WHAT NEEDS TO BE DONE
Look for the string "BUTTON" in the data below, and copy each line that holds it.

Version comparison data
◇ ◇ ◇

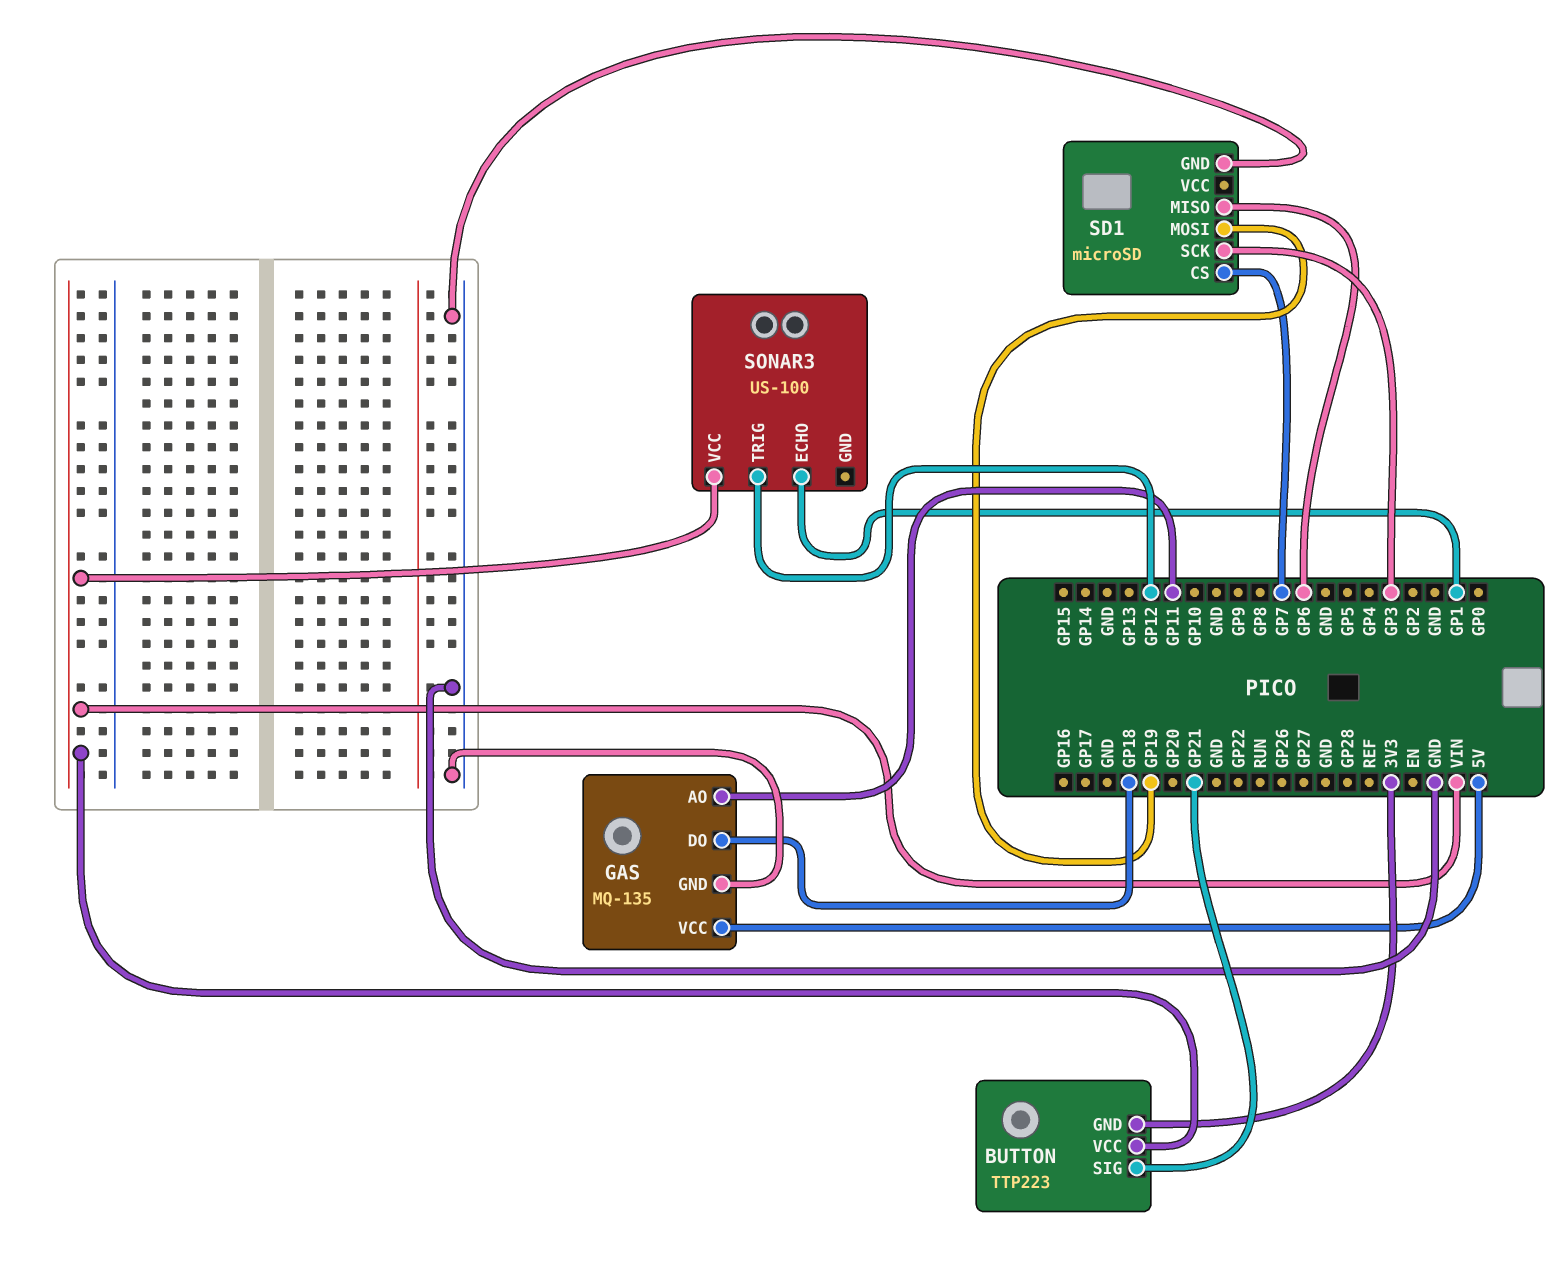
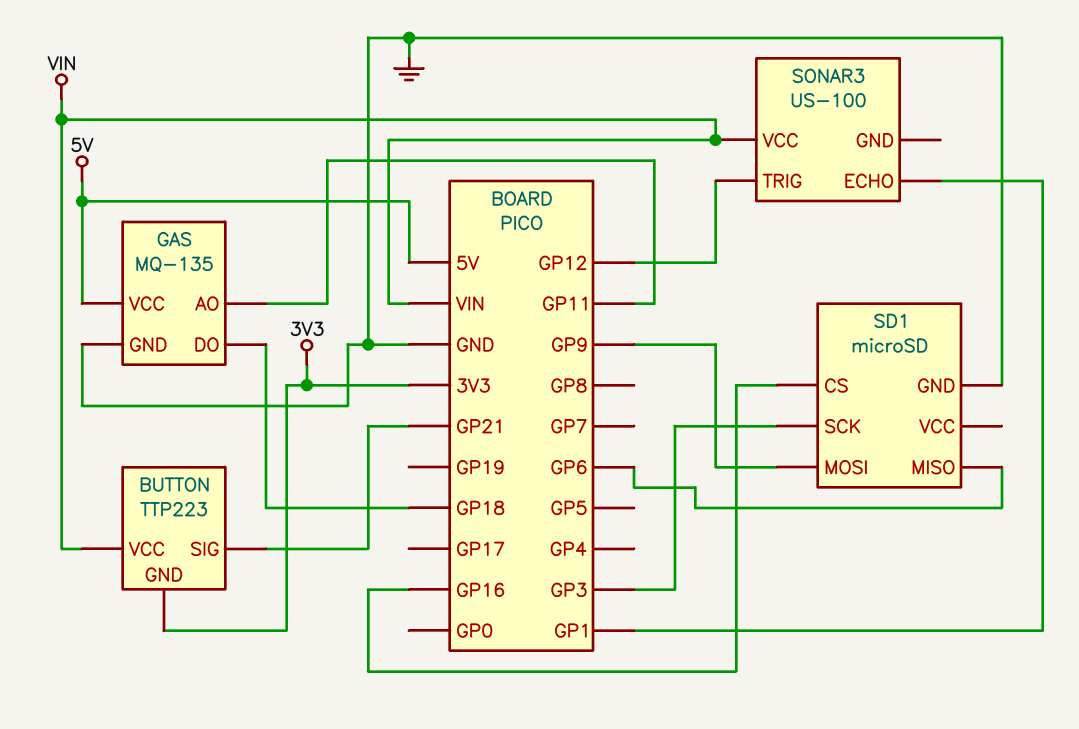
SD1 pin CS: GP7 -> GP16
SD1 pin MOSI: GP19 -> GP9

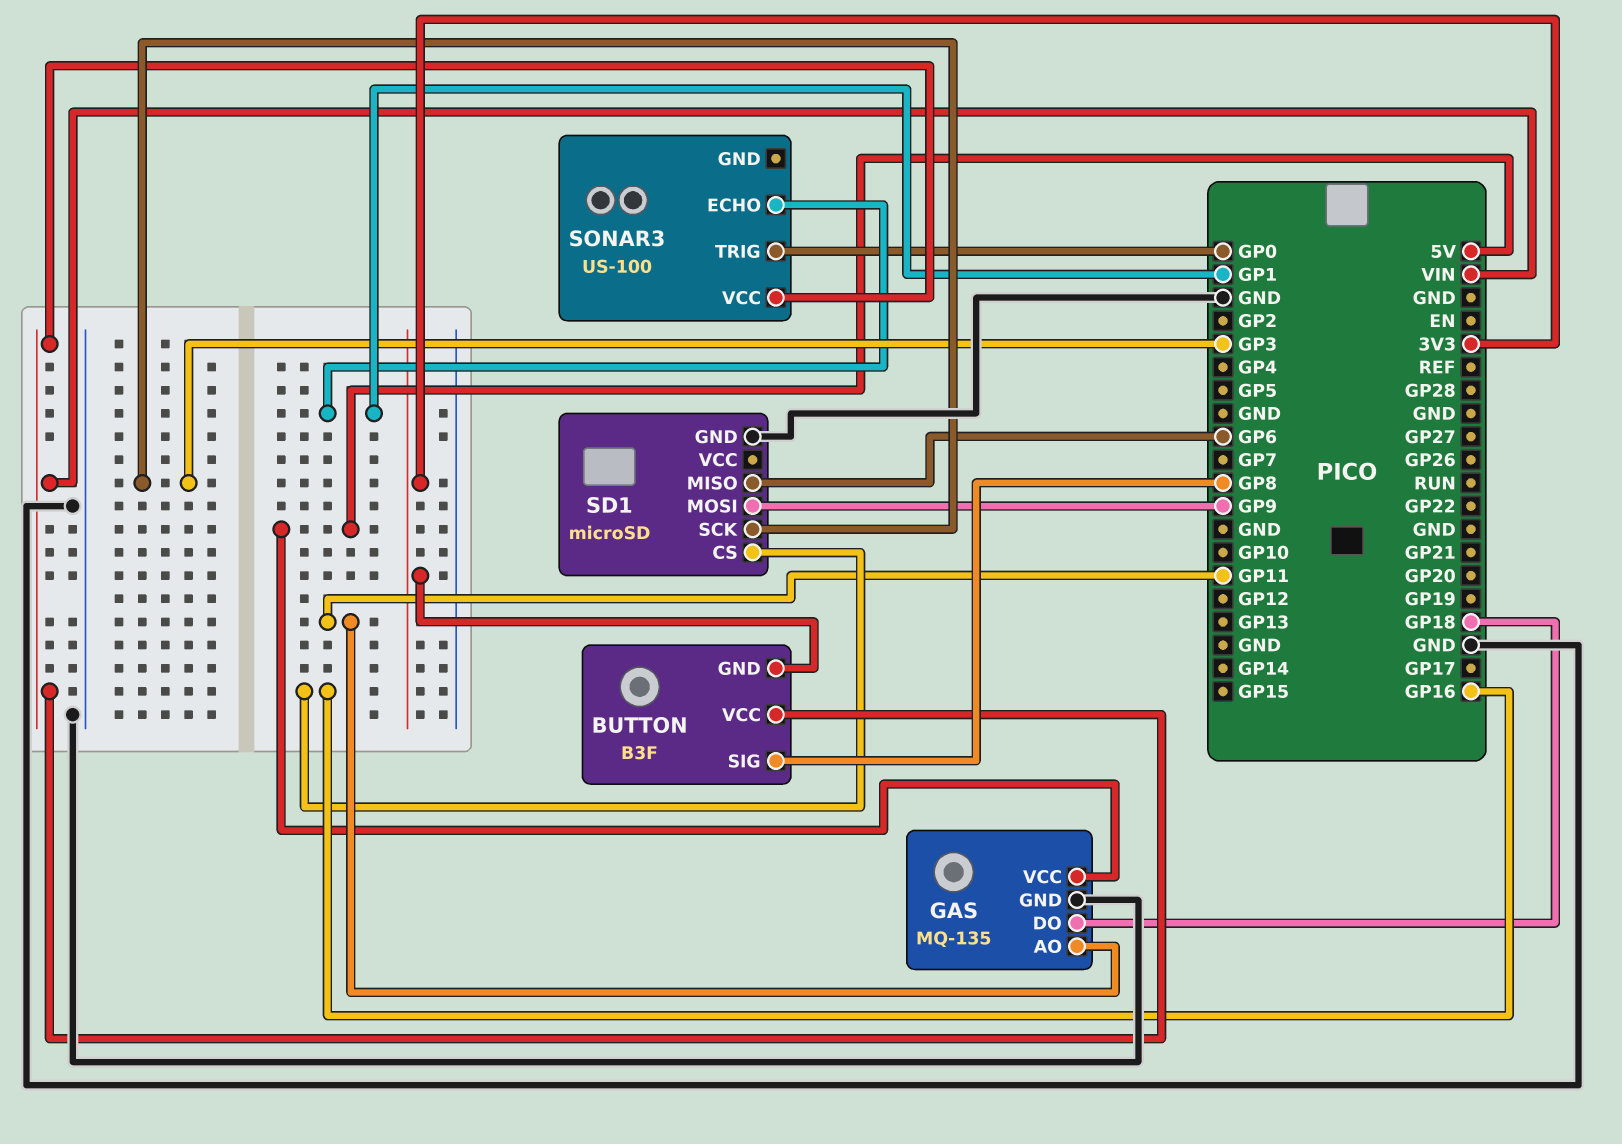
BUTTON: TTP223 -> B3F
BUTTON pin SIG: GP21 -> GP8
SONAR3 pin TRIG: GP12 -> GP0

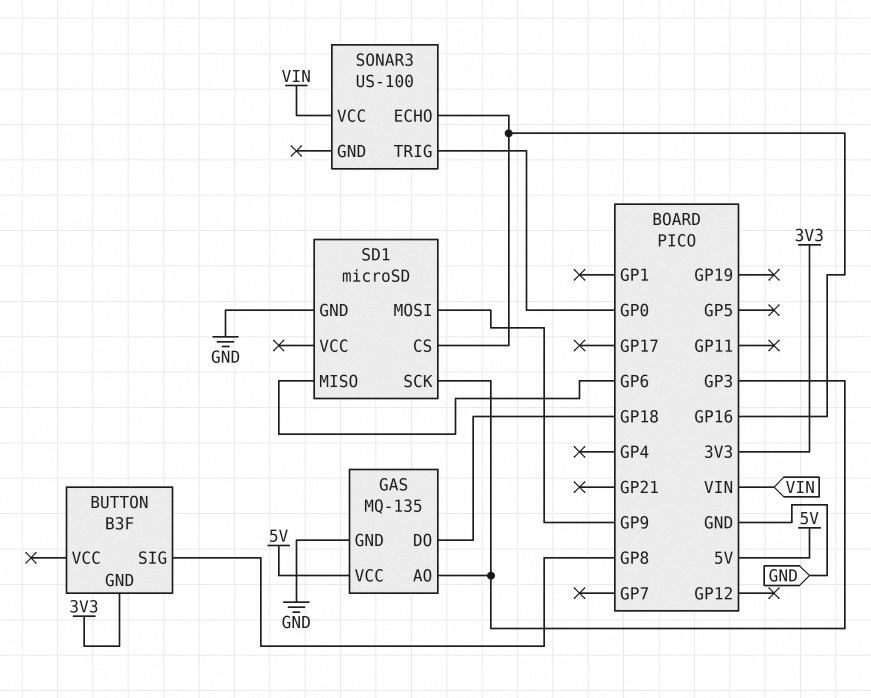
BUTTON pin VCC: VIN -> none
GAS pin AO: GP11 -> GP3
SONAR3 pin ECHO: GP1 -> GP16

◇ ◇ ◇

RESPONSE BELOW
BUTTON: TTP223 -> B3F
BUTTON pin SIG: GP21 -> GP8
BUTTON pin VCC: VIN -> none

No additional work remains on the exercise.